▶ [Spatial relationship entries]
"""

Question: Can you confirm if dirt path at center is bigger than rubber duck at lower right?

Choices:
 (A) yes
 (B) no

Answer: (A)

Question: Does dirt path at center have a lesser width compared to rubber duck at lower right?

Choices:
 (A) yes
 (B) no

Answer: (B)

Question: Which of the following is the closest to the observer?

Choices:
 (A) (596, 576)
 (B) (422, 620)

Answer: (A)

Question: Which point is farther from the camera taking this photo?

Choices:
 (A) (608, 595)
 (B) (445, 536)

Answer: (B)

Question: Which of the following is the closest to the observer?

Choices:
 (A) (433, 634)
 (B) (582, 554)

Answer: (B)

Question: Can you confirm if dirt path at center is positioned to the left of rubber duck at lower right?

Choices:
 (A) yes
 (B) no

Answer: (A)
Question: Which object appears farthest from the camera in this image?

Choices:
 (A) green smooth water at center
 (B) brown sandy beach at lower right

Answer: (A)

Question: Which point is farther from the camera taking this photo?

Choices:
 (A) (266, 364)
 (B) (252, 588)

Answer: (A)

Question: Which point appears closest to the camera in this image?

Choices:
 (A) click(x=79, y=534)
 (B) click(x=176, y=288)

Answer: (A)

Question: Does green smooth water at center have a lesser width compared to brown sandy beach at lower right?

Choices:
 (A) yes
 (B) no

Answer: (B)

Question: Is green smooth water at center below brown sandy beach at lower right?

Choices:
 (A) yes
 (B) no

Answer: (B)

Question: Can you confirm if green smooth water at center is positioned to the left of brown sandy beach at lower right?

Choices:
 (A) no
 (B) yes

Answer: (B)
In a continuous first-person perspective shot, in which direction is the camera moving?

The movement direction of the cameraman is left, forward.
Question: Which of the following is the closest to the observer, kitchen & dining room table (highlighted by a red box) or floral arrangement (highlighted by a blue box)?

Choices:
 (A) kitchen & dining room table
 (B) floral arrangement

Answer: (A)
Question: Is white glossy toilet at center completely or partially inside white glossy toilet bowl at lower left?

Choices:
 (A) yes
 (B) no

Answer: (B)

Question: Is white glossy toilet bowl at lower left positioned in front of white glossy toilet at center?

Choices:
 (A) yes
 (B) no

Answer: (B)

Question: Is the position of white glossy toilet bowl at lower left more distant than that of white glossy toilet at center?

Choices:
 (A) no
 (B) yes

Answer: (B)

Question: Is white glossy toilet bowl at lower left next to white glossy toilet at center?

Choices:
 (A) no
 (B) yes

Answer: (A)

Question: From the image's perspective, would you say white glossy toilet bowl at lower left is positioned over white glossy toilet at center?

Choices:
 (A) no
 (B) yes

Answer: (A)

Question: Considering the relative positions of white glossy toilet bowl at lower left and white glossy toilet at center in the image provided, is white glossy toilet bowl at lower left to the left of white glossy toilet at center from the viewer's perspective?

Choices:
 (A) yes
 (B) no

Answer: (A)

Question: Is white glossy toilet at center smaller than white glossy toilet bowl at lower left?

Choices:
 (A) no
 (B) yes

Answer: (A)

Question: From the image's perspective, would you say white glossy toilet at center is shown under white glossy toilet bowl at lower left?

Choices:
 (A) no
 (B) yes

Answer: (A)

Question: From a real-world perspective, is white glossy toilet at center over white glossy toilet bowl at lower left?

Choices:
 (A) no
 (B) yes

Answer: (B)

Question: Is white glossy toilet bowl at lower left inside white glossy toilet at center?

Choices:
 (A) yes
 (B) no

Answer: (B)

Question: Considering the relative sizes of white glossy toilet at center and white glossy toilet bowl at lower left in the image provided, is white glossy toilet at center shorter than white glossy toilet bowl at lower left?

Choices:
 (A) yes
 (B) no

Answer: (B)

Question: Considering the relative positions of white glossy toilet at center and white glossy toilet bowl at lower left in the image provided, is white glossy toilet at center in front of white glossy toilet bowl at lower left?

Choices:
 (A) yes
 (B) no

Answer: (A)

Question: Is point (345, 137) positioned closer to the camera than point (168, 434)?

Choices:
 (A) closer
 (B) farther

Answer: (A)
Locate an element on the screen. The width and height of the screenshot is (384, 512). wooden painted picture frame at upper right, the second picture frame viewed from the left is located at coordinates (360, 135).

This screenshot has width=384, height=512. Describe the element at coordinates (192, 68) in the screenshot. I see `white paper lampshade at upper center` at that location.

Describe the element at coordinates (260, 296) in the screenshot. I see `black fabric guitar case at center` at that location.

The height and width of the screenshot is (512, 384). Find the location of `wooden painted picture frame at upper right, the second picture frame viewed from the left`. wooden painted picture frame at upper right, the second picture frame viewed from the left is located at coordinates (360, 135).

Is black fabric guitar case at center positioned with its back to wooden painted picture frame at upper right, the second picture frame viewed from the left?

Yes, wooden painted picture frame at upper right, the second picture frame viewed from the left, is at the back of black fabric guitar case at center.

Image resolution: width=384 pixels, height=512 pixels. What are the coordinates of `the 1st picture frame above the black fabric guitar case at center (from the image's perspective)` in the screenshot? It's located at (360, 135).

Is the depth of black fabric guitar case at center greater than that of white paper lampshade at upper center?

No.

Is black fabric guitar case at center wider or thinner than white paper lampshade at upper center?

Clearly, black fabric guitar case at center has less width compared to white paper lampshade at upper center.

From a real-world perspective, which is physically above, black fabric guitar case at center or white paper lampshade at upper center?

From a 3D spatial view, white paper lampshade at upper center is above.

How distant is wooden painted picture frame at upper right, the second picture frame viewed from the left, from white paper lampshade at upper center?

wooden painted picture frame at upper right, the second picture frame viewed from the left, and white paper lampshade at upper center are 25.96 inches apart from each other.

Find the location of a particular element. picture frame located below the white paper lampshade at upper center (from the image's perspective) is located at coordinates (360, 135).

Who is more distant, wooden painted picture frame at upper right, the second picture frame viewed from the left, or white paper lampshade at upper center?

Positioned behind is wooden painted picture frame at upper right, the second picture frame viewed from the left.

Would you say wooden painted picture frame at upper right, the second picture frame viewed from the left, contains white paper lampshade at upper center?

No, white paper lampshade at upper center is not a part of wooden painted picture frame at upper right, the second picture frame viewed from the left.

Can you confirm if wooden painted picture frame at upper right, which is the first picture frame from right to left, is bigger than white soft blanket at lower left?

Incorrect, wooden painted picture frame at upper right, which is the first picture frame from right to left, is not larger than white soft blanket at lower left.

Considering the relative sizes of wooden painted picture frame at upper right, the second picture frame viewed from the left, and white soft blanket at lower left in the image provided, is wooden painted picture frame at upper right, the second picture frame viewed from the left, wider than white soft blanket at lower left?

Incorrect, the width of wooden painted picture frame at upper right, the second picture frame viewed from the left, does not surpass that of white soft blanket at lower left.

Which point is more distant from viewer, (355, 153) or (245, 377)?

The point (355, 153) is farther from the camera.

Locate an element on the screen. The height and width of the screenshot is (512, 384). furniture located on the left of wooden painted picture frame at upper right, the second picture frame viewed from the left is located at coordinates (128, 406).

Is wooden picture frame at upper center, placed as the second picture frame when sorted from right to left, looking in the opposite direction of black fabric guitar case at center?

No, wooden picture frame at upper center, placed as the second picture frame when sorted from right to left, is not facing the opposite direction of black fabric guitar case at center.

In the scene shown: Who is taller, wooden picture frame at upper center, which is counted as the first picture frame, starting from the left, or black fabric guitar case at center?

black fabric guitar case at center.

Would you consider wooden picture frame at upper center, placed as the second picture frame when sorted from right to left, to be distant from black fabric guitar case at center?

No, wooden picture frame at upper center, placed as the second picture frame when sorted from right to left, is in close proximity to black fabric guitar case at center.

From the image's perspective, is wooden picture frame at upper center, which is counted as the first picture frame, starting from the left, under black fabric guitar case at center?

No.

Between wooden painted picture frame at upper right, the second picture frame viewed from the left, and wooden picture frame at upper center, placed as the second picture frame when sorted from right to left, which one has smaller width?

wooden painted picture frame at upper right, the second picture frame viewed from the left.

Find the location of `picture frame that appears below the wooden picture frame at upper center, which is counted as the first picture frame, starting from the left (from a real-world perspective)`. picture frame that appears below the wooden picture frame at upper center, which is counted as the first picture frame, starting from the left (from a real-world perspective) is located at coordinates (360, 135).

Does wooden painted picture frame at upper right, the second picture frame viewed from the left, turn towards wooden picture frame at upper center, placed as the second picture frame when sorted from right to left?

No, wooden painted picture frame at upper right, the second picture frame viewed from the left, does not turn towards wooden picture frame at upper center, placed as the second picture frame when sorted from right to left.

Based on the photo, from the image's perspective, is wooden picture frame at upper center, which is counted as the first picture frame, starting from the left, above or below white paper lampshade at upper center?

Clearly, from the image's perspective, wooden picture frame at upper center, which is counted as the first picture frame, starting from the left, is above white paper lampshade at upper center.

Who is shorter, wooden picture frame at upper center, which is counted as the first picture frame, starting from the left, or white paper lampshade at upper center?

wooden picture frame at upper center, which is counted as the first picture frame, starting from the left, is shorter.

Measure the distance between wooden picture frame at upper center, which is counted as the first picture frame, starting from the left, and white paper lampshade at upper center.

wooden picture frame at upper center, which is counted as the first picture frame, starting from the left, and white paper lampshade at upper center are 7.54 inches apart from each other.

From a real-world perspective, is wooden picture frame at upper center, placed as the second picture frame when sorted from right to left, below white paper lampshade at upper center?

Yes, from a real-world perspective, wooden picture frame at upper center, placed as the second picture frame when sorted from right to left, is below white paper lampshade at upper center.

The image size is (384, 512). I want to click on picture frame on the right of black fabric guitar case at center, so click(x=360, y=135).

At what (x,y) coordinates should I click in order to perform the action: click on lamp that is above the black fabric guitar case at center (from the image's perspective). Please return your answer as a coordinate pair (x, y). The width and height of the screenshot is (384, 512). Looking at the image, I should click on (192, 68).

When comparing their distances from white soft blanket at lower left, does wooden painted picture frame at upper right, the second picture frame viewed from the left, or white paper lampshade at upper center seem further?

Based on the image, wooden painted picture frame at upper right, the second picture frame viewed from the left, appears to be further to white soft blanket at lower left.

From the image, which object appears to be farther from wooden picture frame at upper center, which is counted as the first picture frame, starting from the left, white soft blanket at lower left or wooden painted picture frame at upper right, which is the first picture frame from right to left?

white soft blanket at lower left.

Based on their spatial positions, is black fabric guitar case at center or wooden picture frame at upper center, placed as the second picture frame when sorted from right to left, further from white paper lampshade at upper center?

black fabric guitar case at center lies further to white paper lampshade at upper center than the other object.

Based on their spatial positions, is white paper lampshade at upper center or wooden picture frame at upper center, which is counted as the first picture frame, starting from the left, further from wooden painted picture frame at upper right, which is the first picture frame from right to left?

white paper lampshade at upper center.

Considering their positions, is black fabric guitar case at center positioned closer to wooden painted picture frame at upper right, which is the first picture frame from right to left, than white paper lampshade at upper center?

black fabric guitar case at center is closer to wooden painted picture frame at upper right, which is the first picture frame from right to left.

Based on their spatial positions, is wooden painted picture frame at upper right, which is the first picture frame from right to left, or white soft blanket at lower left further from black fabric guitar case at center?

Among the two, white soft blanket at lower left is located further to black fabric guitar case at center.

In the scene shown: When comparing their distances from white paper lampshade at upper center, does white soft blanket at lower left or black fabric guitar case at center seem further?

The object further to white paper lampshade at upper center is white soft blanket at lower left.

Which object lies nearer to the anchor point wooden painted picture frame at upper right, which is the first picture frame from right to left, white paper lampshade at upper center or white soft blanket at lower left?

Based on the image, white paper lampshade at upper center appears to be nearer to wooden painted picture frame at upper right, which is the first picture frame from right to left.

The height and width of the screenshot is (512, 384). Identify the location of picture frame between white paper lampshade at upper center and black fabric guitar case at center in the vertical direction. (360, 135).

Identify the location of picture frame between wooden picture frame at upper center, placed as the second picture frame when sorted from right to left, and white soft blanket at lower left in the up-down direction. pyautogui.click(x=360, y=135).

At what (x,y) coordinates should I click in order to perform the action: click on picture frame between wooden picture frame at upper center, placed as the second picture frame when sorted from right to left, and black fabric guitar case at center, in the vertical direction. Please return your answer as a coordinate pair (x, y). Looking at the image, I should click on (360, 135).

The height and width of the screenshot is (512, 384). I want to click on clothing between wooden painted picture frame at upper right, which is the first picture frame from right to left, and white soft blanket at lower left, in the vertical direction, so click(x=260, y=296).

"""

▶ [Problem to work on]
Please recast the entries from the line with "Find the location of a" up to and including the line with "Positioned behind is" as a numbered list, leaving out blank lines.

▶ [Solution to the exercise]
1. Find the location of a particular element. picture frame located below the white paper lampshade at upper center (from the image's perspective) is located at coordinates (360, 135).
2. Who is more distant, wooden painted picture frame at upper right, the second picture frame viewed from the left, or white paper lampshade at upper center?
3. Positioned behind is wooden painted picture frame at upper right, the second picture frame viewed from the left.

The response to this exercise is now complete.